▶ _EXERCISE_
Your answer is the line containing "(379, 198) = (460, 456): orange" plus every line after it to the end of the data below, transcribed exactly and with nothing else.

▶ _INFORMATION SUPPLIED_
◆ ◆ ◆
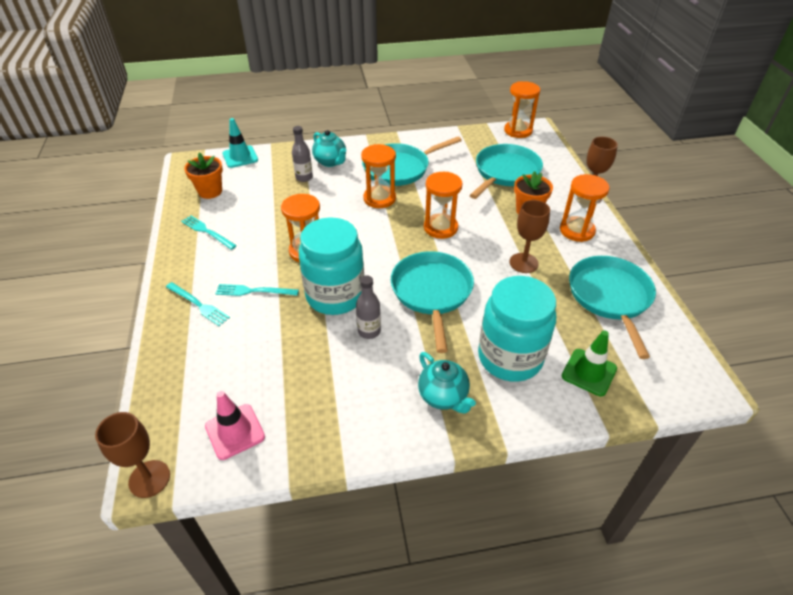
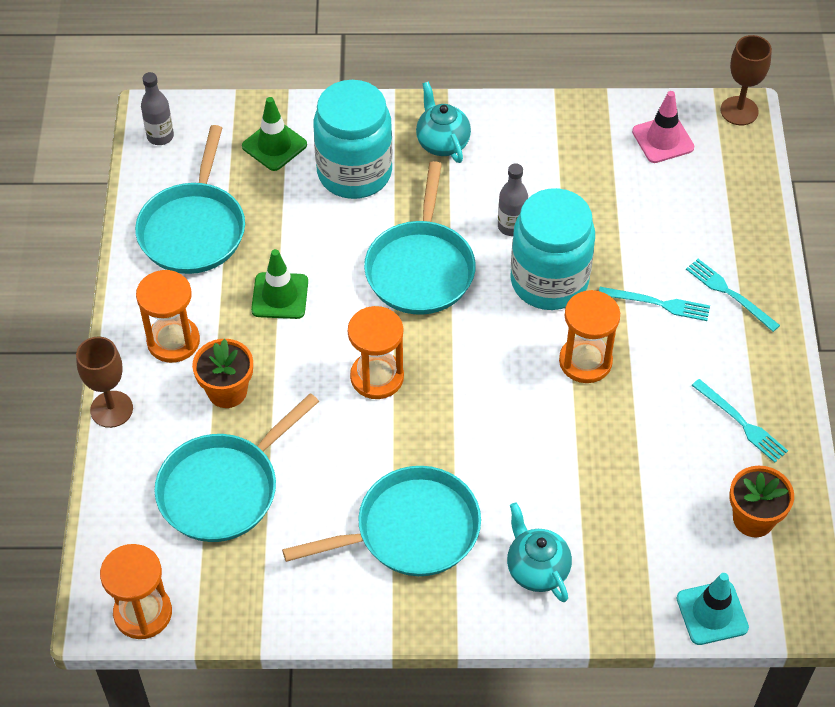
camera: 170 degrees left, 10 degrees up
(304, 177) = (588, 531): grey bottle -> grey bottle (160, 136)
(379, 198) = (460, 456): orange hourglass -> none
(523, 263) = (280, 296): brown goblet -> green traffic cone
◆ ◆ ◆
▶ _RESULT_
(379, 198) = (460, 456): orange hourglass -> none
(523, 263) = (280, 296): brown goblet -> green traffic cone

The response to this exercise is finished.